EXTRACTED DATA Start Marker

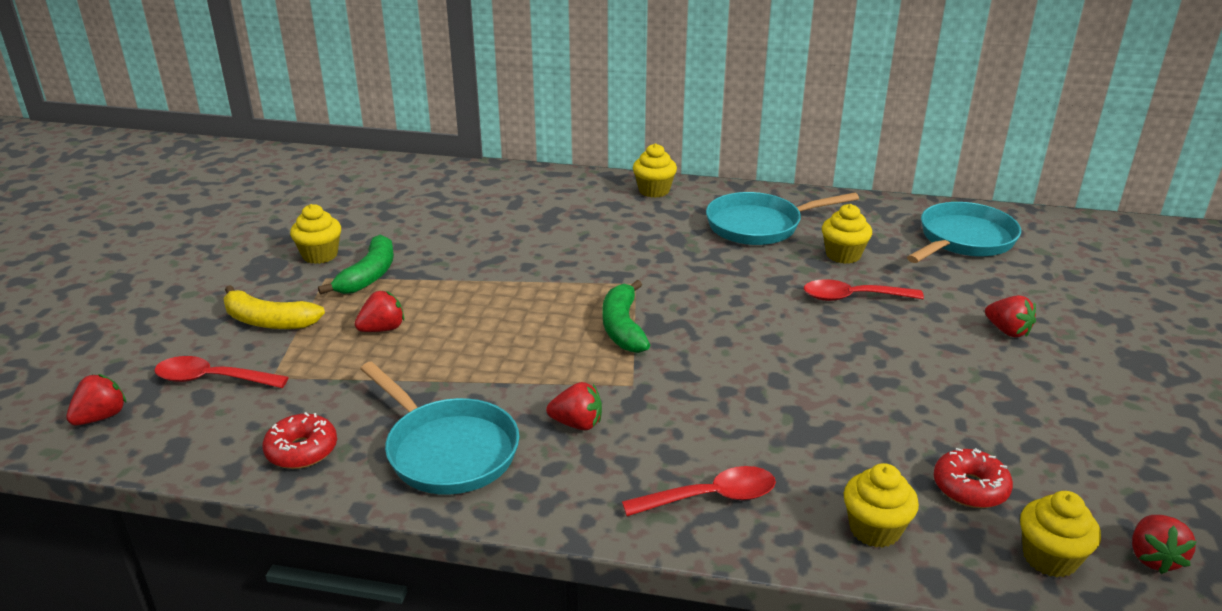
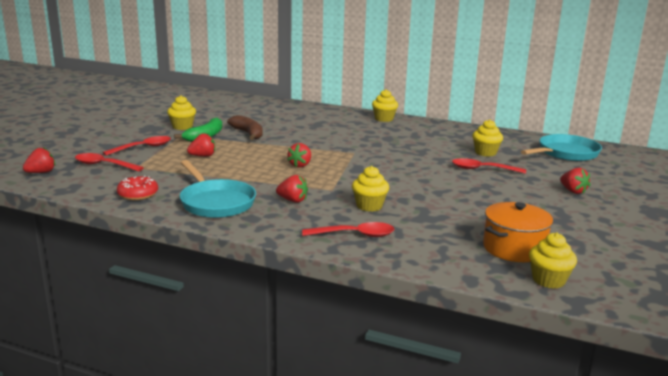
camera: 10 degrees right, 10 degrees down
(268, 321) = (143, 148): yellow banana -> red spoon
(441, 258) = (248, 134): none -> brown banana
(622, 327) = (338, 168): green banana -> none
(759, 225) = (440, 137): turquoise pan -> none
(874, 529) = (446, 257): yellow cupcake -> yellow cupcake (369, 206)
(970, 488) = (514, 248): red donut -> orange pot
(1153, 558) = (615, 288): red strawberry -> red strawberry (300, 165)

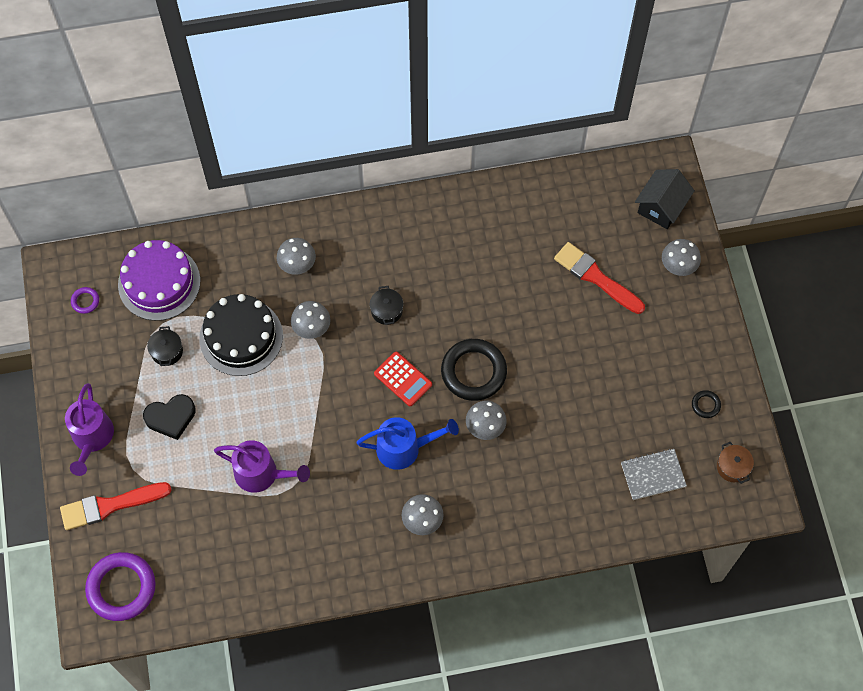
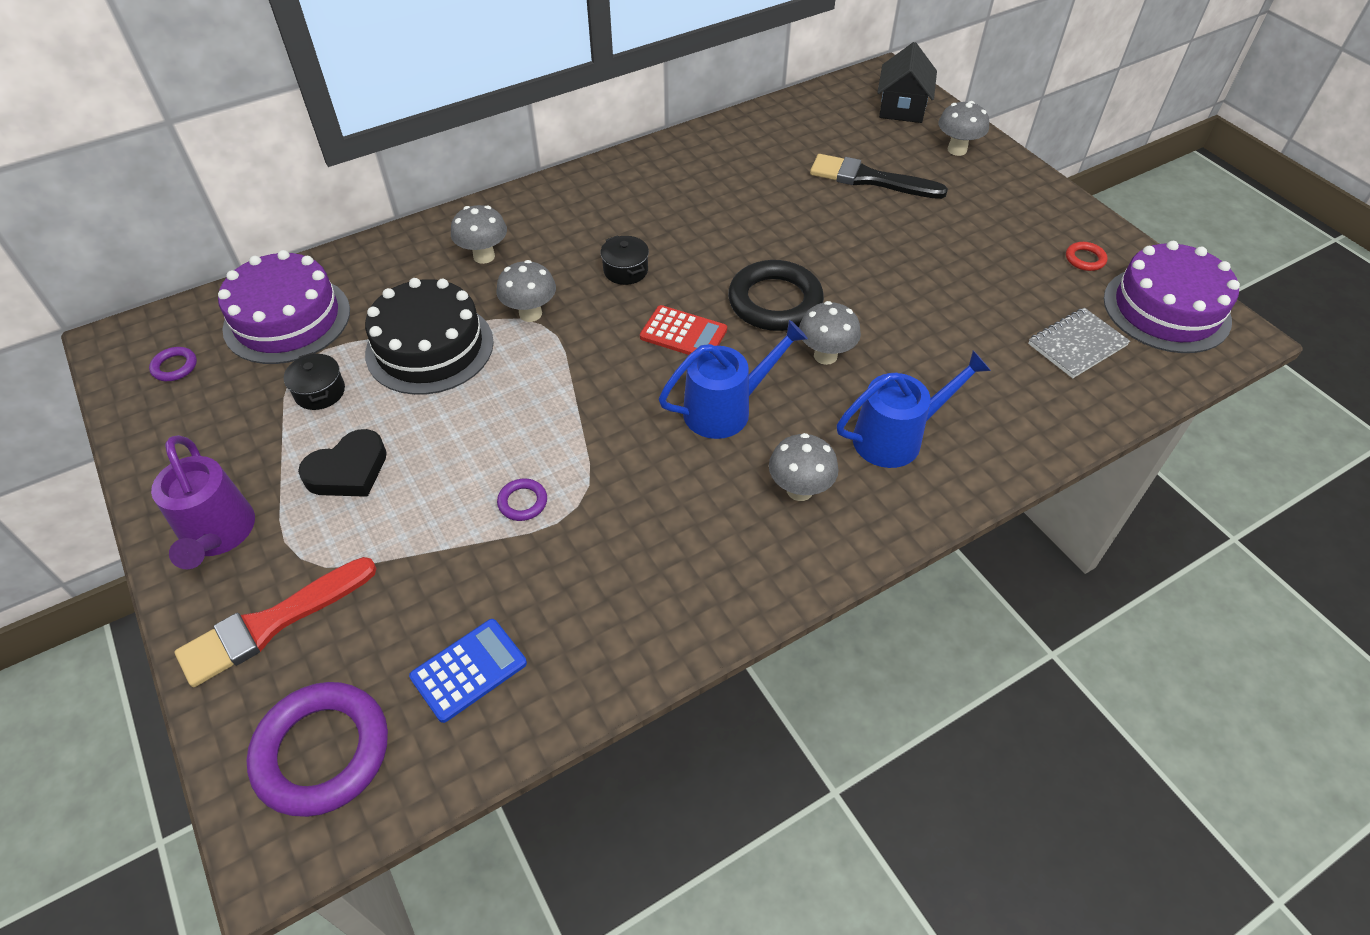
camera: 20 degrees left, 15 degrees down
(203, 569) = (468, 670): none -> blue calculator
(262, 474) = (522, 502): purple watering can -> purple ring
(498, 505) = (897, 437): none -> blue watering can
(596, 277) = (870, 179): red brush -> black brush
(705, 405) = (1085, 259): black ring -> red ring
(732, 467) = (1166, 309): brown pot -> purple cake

EXTRACTED DATA End Marker

▶ [REQUIREMENT]:
Scan the entries above for the word "banana" and collect each line holding it.

▶ [WRITTEN RESPONSE]:
(268, 321) = (143, 148): yellow banana -> red spoon
(441, 258) = (248, 134): none -> brown banana
(622, 327) = (338, 168): green banana -> none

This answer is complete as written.